Given request
Please extract the stretch of the data from its start through the line containing "LG Cup (153, 781)", both ends included, and reproduce each line unchanged.

-- Begin Material for this exercise --

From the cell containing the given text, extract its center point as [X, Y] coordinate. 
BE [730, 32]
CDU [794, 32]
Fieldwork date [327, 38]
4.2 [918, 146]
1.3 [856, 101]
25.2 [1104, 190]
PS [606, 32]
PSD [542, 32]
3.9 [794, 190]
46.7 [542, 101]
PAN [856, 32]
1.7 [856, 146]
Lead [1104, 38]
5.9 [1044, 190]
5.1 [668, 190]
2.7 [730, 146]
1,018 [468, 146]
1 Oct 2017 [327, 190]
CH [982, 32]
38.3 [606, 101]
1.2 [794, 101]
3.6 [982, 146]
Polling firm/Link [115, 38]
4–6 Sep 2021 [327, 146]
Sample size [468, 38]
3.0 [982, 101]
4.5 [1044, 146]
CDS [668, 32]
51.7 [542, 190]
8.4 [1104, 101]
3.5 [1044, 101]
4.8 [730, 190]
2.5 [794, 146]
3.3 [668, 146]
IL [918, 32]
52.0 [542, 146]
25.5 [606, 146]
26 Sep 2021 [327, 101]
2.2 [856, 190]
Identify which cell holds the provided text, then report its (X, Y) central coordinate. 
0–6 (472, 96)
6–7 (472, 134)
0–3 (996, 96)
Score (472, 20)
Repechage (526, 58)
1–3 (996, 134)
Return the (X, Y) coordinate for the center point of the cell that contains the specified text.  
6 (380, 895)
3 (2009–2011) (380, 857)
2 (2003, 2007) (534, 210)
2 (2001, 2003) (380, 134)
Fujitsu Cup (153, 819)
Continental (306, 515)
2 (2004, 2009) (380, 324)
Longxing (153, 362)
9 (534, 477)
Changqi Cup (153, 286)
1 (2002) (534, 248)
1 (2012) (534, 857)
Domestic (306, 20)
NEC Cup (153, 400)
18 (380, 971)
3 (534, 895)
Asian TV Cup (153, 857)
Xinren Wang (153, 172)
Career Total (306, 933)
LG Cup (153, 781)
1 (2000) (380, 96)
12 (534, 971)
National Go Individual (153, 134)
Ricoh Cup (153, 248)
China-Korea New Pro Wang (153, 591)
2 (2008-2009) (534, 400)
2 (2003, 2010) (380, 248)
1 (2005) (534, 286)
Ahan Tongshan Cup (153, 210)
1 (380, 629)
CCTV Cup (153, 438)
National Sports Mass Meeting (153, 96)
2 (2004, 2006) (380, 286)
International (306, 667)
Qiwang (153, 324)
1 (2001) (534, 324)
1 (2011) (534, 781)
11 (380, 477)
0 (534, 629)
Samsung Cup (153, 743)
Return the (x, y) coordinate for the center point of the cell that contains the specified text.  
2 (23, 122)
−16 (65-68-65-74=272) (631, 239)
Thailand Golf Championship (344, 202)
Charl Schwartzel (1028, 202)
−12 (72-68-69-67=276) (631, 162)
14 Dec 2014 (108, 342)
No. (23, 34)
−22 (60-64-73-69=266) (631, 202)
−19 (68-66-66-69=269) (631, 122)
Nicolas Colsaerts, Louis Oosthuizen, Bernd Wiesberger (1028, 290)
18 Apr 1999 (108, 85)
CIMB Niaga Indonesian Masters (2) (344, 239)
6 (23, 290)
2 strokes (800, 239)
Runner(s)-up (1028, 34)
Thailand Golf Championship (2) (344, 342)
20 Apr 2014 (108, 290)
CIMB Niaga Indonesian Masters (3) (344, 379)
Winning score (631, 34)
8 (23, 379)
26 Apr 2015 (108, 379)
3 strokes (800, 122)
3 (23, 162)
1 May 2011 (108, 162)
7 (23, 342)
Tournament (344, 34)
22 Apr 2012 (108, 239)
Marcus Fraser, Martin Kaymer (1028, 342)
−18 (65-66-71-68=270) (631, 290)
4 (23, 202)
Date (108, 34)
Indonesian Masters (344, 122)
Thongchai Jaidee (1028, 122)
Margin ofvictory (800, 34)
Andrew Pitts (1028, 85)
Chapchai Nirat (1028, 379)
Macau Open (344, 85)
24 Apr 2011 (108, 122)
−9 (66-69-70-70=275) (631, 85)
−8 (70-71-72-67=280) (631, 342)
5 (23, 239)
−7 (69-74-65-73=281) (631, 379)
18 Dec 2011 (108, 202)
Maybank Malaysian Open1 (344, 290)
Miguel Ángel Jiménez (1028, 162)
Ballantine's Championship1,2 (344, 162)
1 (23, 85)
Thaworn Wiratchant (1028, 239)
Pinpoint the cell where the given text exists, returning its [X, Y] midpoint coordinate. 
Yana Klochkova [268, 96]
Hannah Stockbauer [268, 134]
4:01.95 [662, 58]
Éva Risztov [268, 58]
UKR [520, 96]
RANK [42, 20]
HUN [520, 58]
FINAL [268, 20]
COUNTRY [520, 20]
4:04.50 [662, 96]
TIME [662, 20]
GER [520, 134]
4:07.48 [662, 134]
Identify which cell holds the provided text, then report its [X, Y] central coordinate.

-- End Material for this exercise --

Solution to this problem
From the cell containing the given text, extract its center point as [X, Y] coordinate. 
BE [730, 32]
CDU [794, 32]
Fieldwork date [327, 38]
4.2 [918, 146]
1.3 [856, 101]
25.2 [1104, 190]
PS [606, 32]
PSD [542, 32]
3.9 [794, 190]
46.7 [542, 101]
PAN [856, 32]
1.7 [856, 146]
Lead [1104, 38]
5.9 [1044, 190]
5.1 [668, 190]
2.7 [730, 146]
1,018 [468, 146]
1 Oct 2017 [327, 190]
CH [982, 32]
38.3 [606, 101]
1.2 [794, 101]
3.6 [982, 146]
Polling firm/Link [115, 38]
4–6 Sep 2021 [327, 146]
Sample size [468, 38]
3.0 [982, 101]
4.5 [1044, 146]
CDS [668, 32]
51.7 [542, 190]
8.4 [1104, 101]
3.5 [1044, 101]
4.8 [730, 190]
2.5 [794, 146]
3.3 [668, 146]
IL [918, 32]
52.0 [542, 146]
25.5 [606, 146]
26 Sep 2021 [327, 101]
2.2 [856, 190]
Identify which cell holds the provided text, then report its (X, Y) central coordinate. 
0–6 (472, 96)
6–7 (472, 134)
0–3 (996, 96)
Score (472, 20)
Repechage (526, 58)
1–3 (996, 134)
Return the (X, Y) coordinate for the center point of the cell that contains the specified text.  
6 (380, 895)
3 (2009–2011) (380, 857)
2 (2003, 2007) (534, 210)
2 (2001, 2003) (380, 134)
Fujitsu Cup (153, 819)
Continental (306, 515)
2 (2004, 2009) (380, 324)
Longxing (153, 362)
9 (534, 477)
Changqi Cup (153, 286)
1 (2002) (534, 248)
1 (2012) (534, 857)
Domestic (306, 20)
NEC Cup (153, 400)
18 (380, 971)
3 (534, 895)
Asian TV Cup (153, 857)
Xinren Wang (153, 172)
Career Total (306, 933)
LG Cup (153, 781)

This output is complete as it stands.